Where a line of the material contains the string "this", copy that line.
○ ○ ○ ○
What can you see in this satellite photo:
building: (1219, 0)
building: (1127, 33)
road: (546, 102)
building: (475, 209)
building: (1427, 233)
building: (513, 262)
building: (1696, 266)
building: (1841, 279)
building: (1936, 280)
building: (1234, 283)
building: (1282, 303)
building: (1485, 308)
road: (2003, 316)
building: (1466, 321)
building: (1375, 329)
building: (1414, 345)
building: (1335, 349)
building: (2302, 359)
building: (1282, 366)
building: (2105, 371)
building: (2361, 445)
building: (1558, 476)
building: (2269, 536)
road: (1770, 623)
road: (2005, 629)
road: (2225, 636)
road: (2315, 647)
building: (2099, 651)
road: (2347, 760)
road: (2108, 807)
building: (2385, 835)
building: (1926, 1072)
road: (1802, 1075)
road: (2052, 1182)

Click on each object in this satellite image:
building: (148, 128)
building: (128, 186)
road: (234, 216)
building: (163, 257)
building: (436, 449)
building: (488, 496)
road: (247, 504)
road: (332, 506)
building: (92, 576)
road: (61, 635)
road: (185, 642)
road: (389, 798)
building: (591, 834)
○ ○ ○ ○
[EXERCISE RESPONSE]:
What can you see in this satellite photo:
Click on each object in this satellite image:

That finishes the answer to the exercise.